[DATA RECORDS]
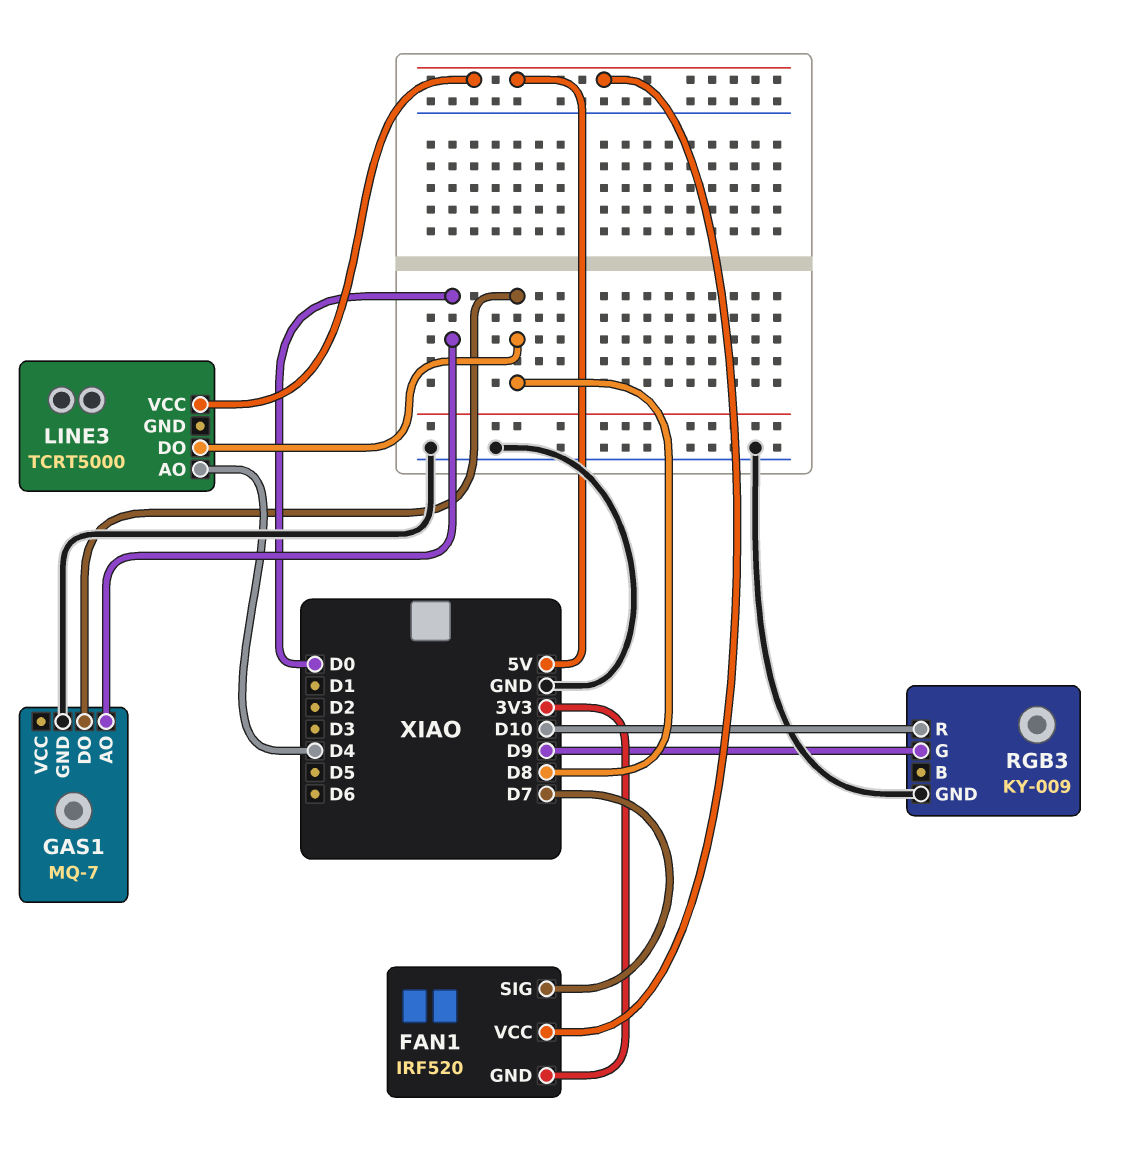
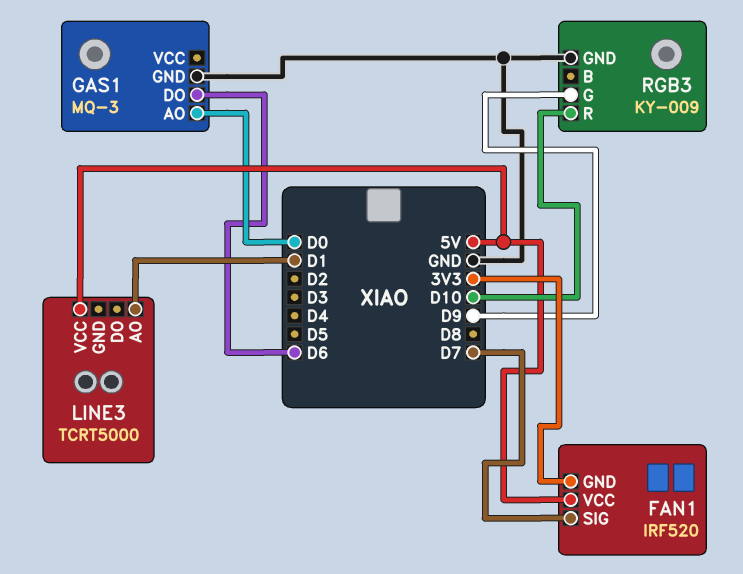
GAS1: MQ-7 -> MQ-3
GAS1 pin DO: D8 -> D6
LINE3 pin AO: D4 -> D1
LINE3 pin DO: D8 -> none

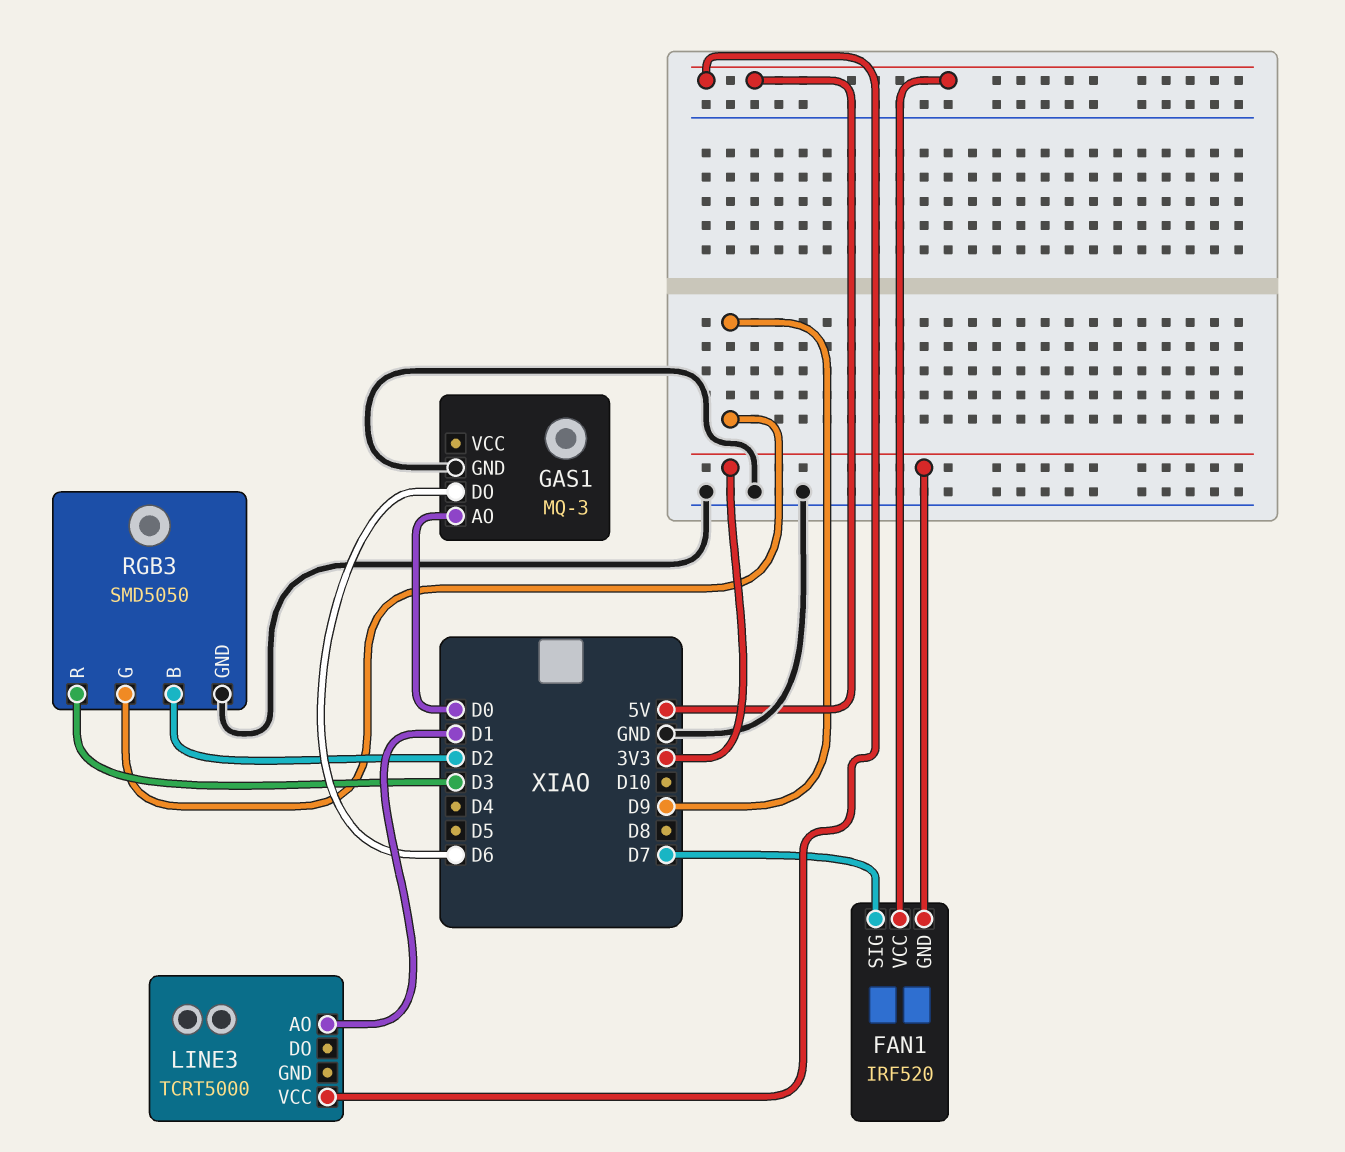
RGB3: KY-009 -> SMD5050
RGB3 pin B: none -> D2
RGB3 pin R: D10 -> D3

==

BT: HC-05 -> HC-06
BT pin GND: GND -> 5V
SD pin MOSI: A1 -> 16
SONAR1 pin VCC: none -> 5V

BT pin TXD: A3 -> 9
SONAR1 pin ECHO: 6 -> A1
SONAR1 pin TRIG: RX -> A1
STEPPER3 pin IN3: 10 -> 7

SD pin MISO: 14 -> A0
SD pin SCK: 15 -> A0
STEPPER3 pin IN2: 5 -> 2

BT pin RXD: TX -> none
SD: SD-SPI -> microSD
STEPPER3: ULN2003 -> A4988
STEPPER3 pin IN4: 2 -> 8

[TASK GOAL]
Read the entries above and find each line holding the word "none". Copy it out.

[RESULT]
LINE3 pin DO: D8 -> none
RGB3 pin B: none -> D2
SONAR1 pin VCC: none -> 5V
BT pin RXD: TX -> none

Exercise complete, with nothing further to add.